The task
Using the data below, return word for word every line from the one holding "C9: 1uF (plus" down to the one holding "IC1 pin OUT: NET15 -> NET10". Leave pictures out.
┌──
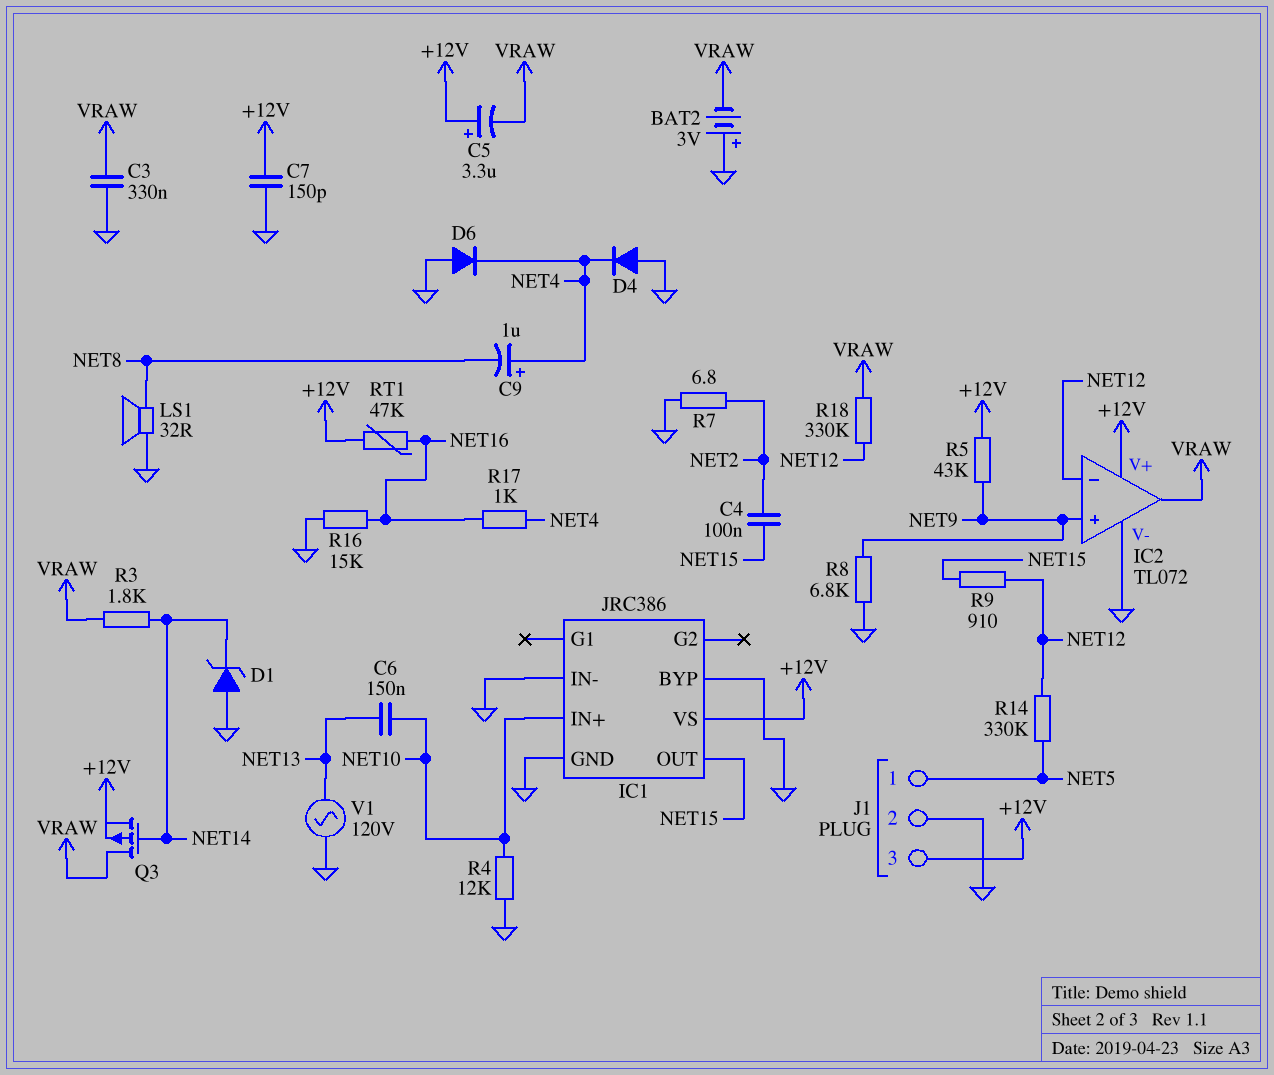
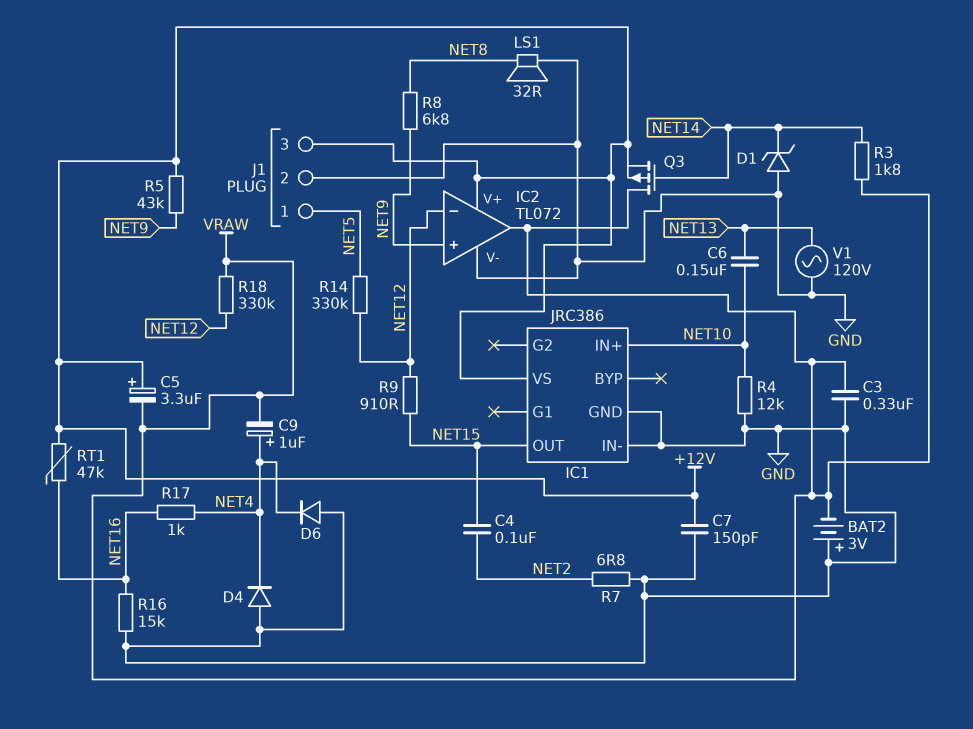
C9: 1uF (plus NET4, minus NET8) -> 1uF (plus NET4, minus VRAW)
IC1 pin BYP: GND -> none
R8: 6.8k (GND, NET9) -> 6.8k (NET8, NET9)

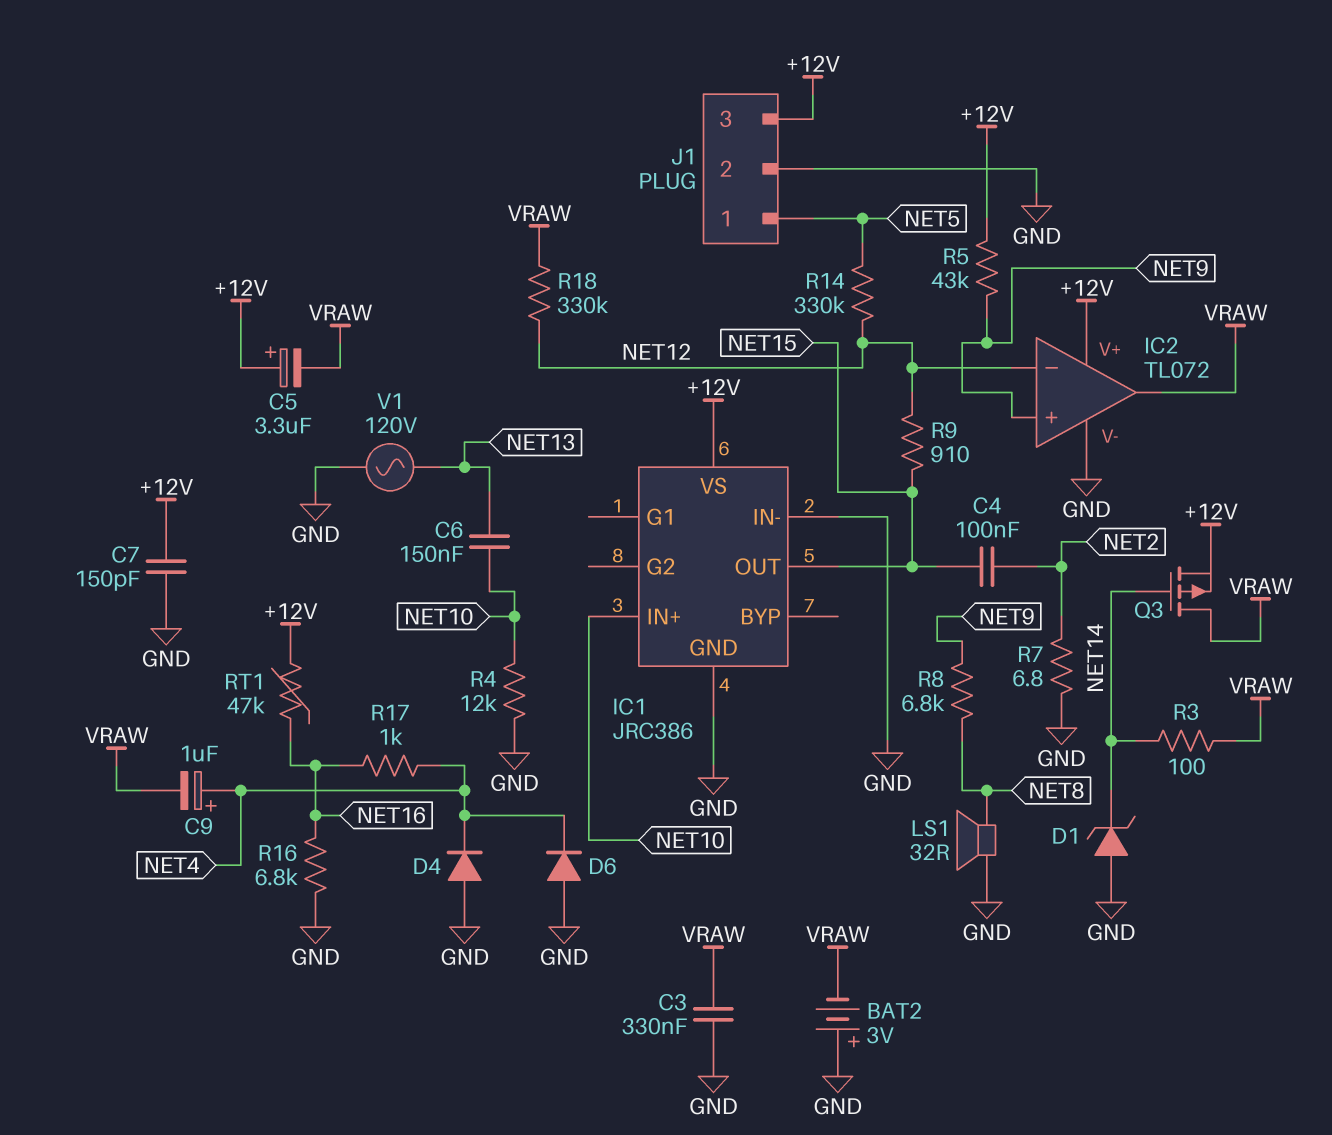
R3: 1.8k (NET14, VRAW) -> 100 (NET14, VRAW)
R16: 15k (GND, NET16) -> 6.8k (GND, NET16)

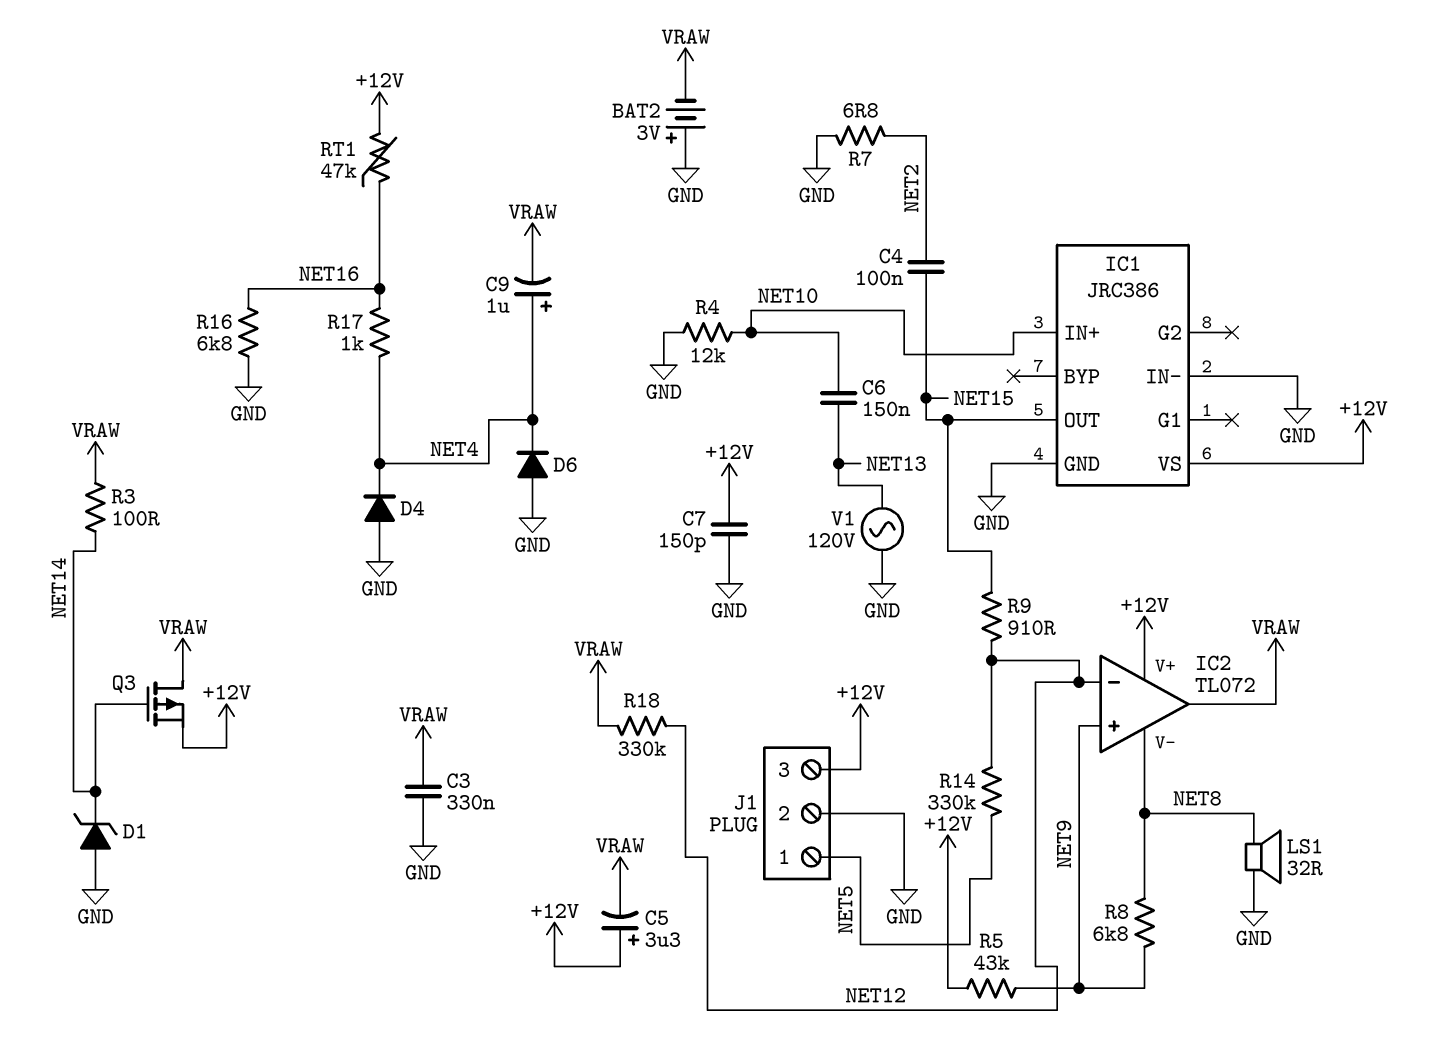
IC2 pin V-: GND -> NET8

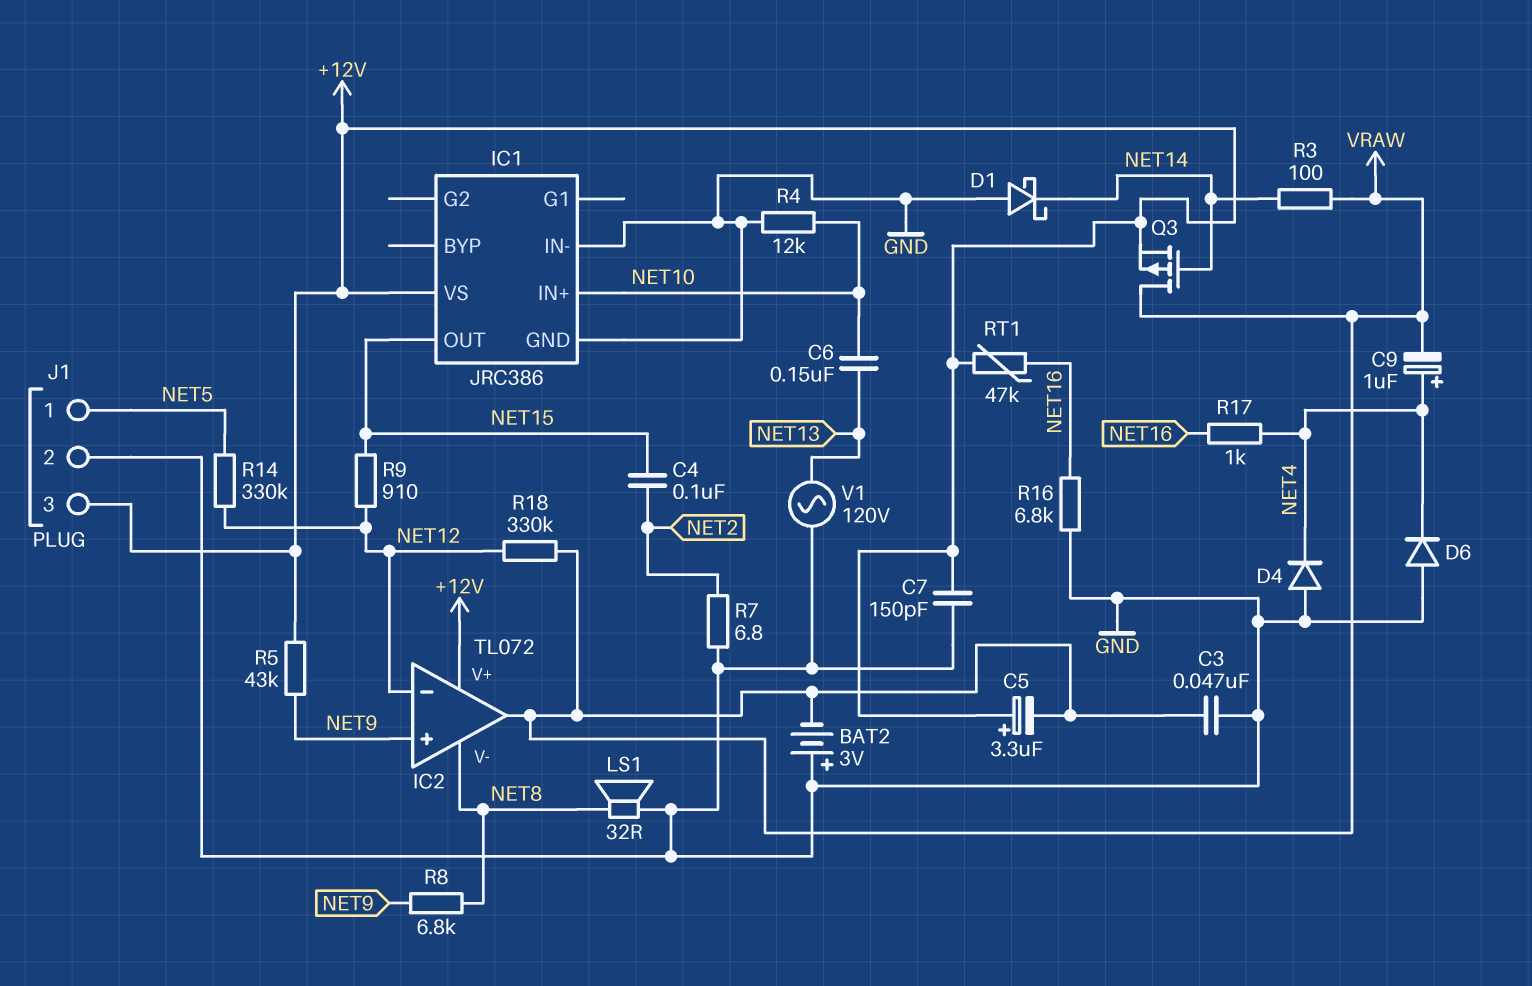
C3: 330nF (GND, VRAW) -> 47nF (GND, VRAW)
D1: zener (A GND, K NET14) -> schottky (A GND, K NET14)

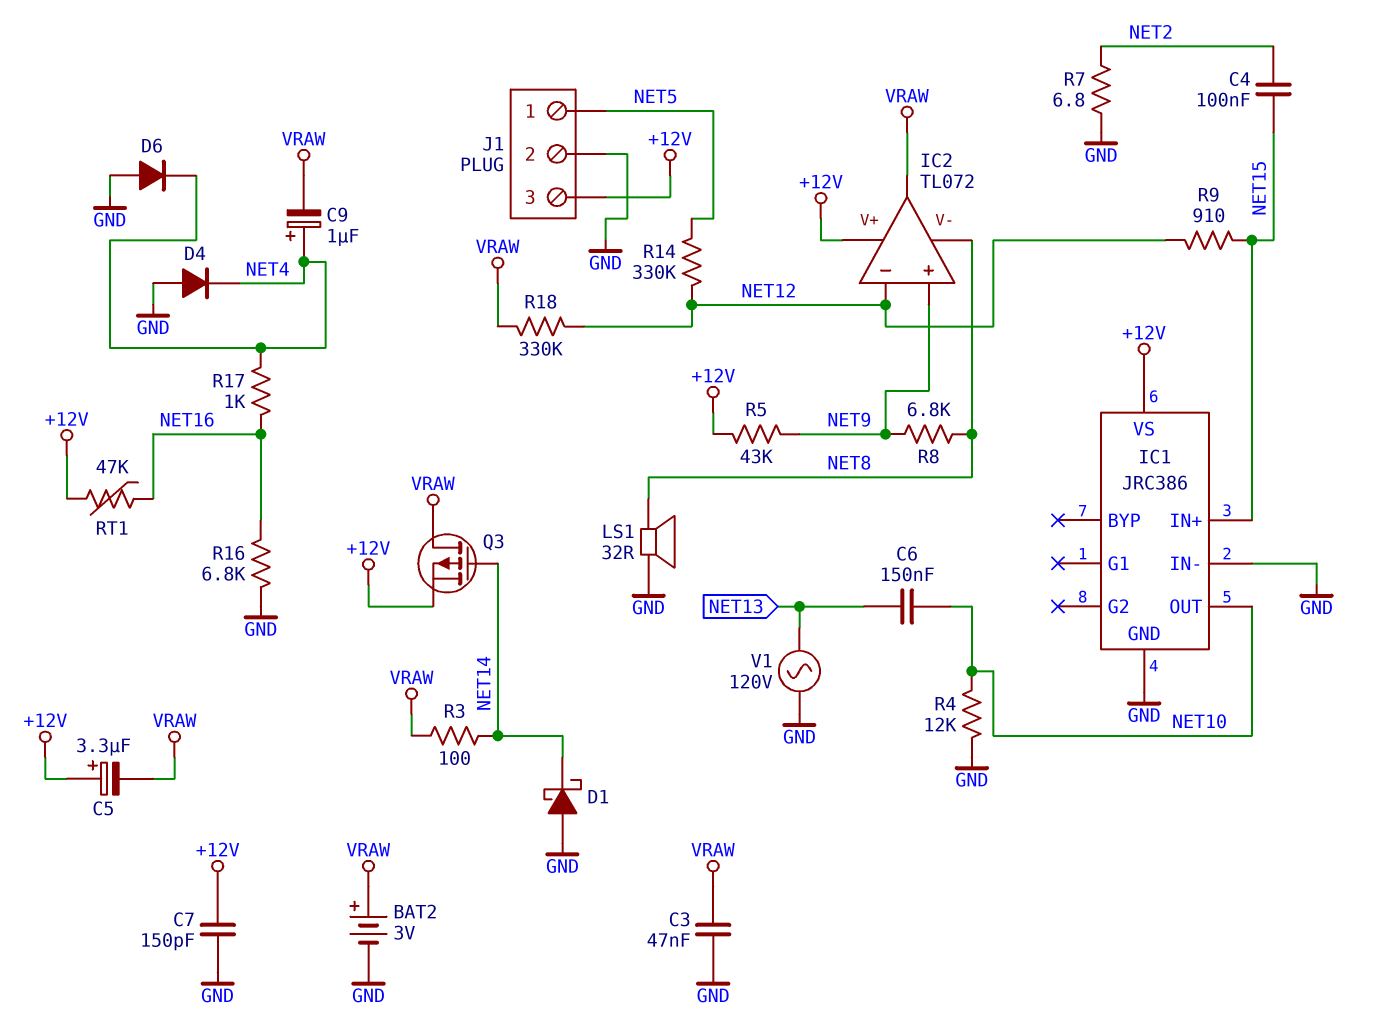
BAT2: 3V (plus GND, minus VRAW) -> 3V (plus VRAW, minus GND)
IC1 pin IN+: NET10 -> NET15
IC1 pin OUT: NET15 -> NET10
└──
┌──
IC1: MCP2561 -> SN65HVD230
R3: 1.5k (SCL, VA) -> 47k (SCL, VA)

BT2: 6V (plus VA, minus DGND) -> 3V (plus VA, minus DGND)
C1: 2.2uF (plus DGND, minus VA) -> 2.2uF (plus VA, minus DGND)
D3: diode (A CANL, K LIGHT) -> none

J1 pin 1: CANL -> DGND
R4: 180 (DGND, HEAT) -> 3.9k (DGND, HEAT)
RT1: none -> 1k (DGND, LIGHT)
└──
Finished exercise
C9: 1uF (plus NET4, minus NET8) -> 1uF (plus NET4, minus VRAW)
IC1 pin BYP: GND -> none
R8: 6.8k (GND, NET9) -> 6.8k (NET8, NET9)

R3: 1.8k (NET14, VRAW) -> 100 (NET14, VRAW)
R16: 15k (GND, NET16) -> 6.8k (GND, NET16)

IC2 pin V-: GND -> NET8

C3: 330nF (GND, VRAW) -> 47nF (GND, VRAW)
D1: zener (A GND, K NET14) -> schottky (A GND, K NET14)

BAT2: 3V (plus GND, minus VRAW) -> 3V (plus VRAW, minus GND)
IC1 pin IN+: NET10 -> NET15
IC1 pin OUT: NET15 -> NET10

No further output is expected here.